_EXTRACTED DATA_
=-=-=-=-=

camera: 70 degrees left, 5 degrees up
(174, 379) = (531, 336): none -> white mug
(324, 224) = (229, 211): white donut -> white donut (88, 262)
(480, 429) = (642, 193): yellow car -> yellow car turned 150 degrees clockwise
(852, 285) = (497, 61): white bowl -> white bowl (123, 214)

=-=-=-=-=

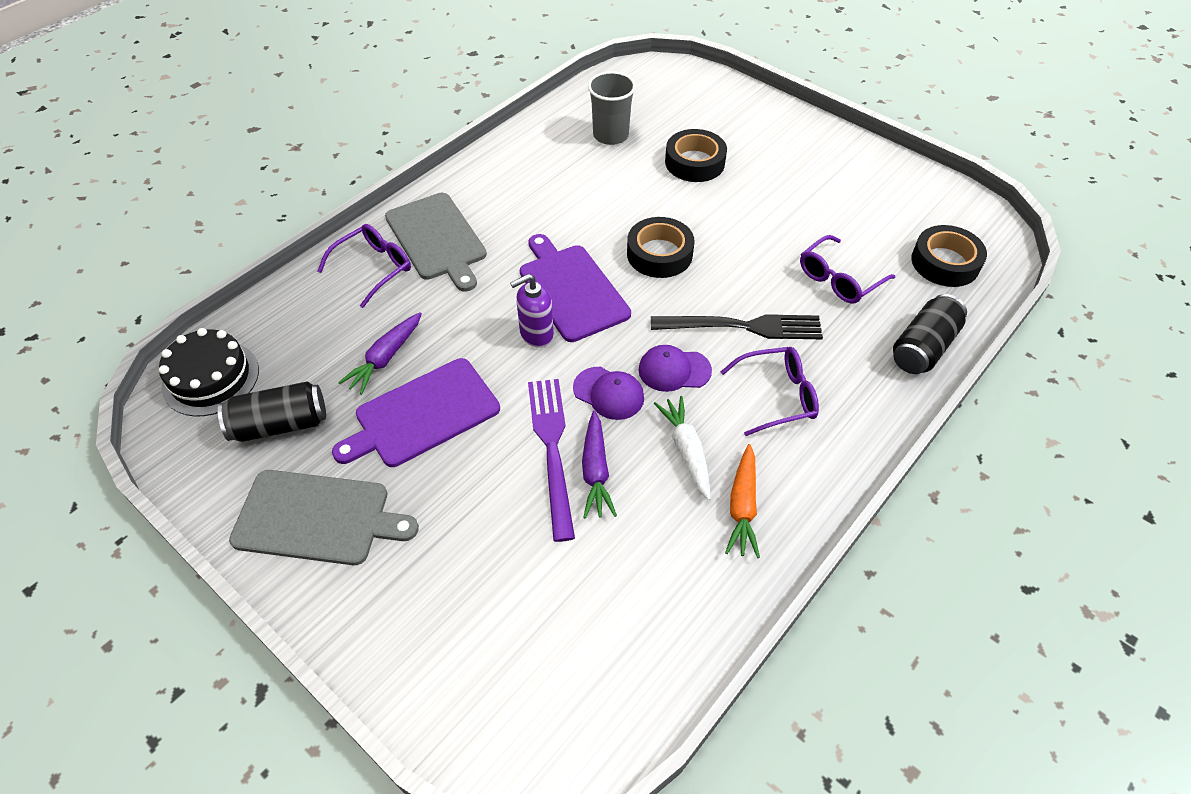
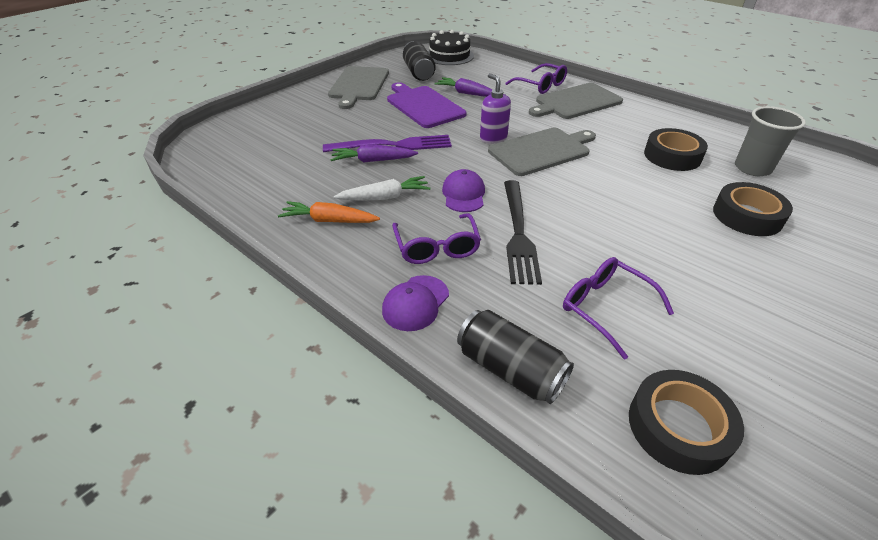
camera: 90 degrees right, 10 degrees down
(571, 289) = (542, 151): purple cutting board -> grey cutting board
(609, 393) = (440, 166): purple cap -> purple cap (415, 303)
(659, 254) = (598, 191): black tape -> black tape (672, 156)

=-=-=-=-=

_TASK_
Take the listing above and repeat exactly the lines from the one containing "(174, 379) = (531, 336): none -> white mug" through the one containing "(852, 285) = (497, 61): white", both included.

_FINISHED EXERCISE_
(174, 379) = (531, 336): none -> white mug
(324, 224) = (229, 211): white donut -> white donut (88, 262)
(480, 429) = (642, 193): yellow car -> yellow car turned 150 degrees clockwise
(852, 285) = (497, 61): white bowl -> white bowl (123, 214)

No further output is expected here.